TASK TO COMPLETE: Your reply is to be the lines below, exactly as written, with images omitted.

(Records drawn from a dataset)
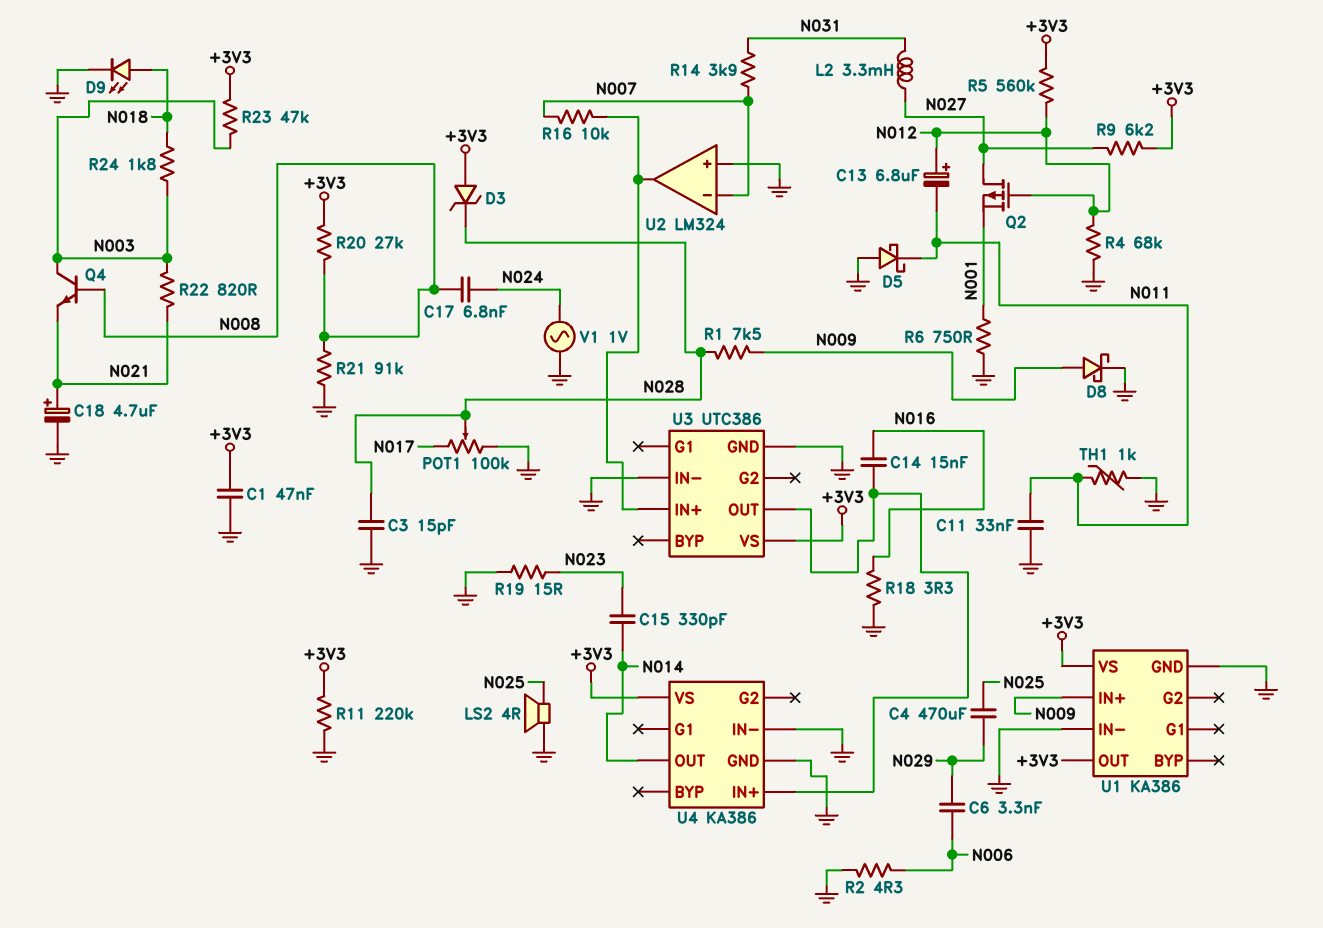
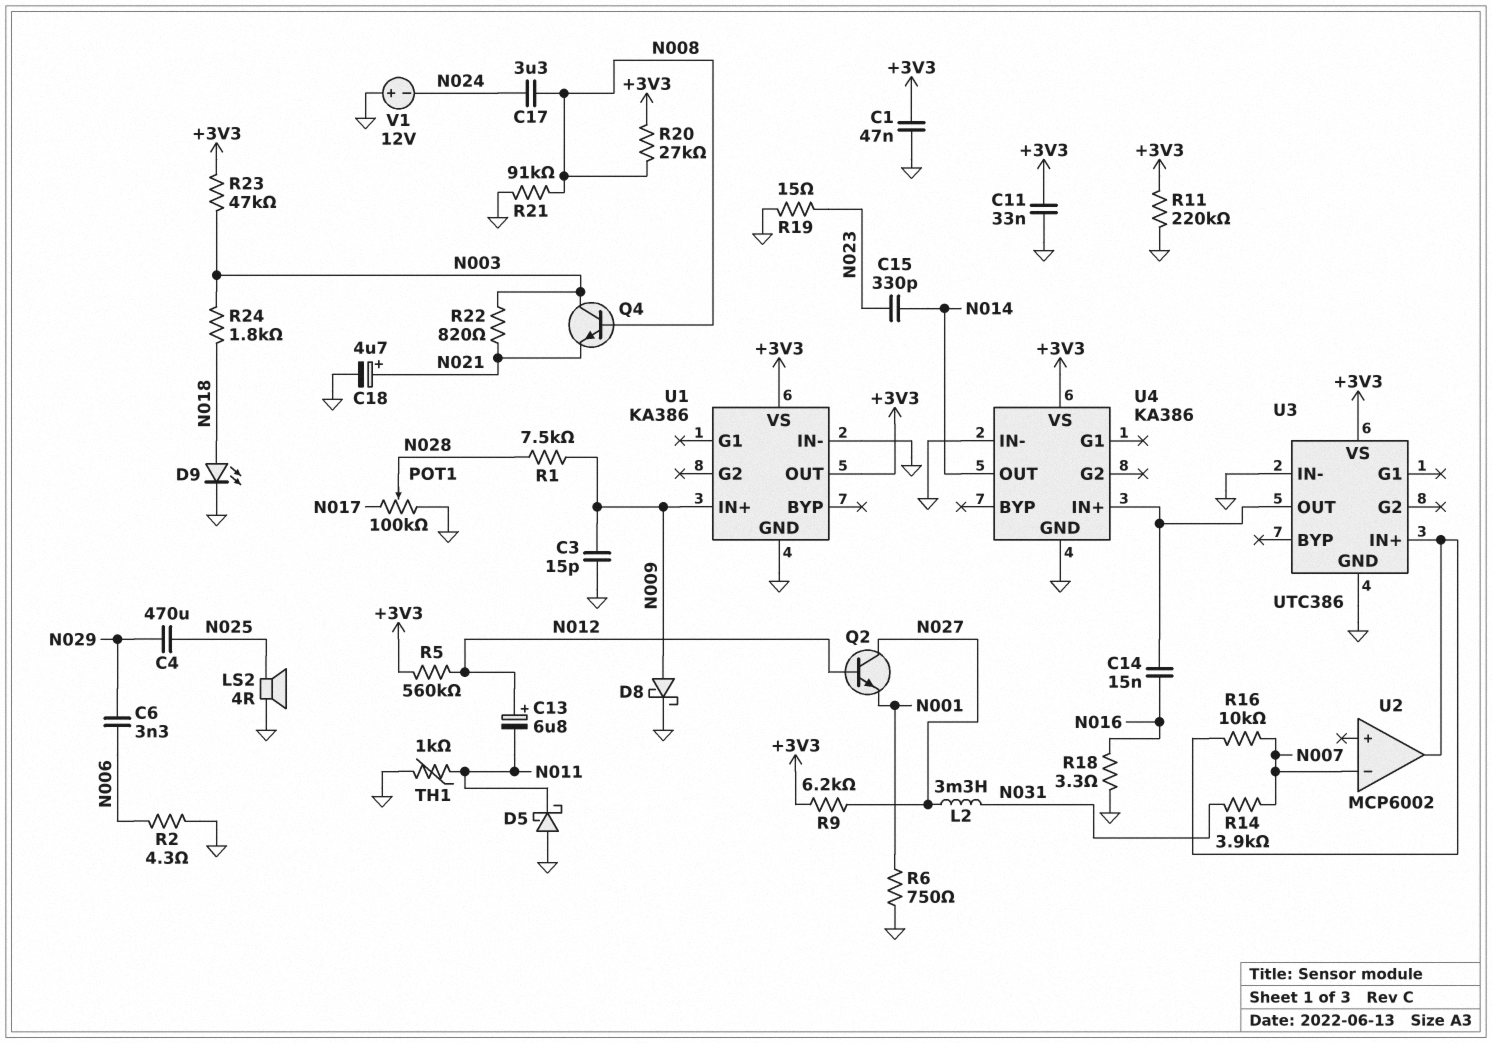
C3: 15pF (GND, N028) -> 15pF (GND, N009)
C11: 33nF (GND, N011) -> 33nF (+3V3, GND)
C17: 6.8nF (N008, N024) -> 3.3uF (N008, N024)
D3: zener (A +3V3, K N028) -> none
Q2: PMOS (G N012, D N027, S N001) -> NPN (B N012, C N027, E N001)
R4: 68k (GND, N012) -> none
U2: LM324 -> MCP6002
U2 pin in+: GND -> none
V1: AC 1V (GND, N024) -> 12V (plus GND, minus N024)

SOLUTION FOR THIS TASK:
C3: 15pF (GND, N028) -> 15pF (GND, N009)
C11: 33nF (GND, N011) -> 33nF (+3V3, GND)
C17: 6.8nF (N008, N024) -> 3.3uF (N008, N024)
D3: zener (A +3V3, K N028) -> none
Q2: PMOS (G N012, D N027, S N001) -> NPN (B N012, C N027, E N001)
R4: 68k (GND, N012) -> none
U2: LM324 -> MCP6002
U2 pin in+: GND -> none
V1: AC 1V (GND, N024) -> 12V (plus GND, minus N024)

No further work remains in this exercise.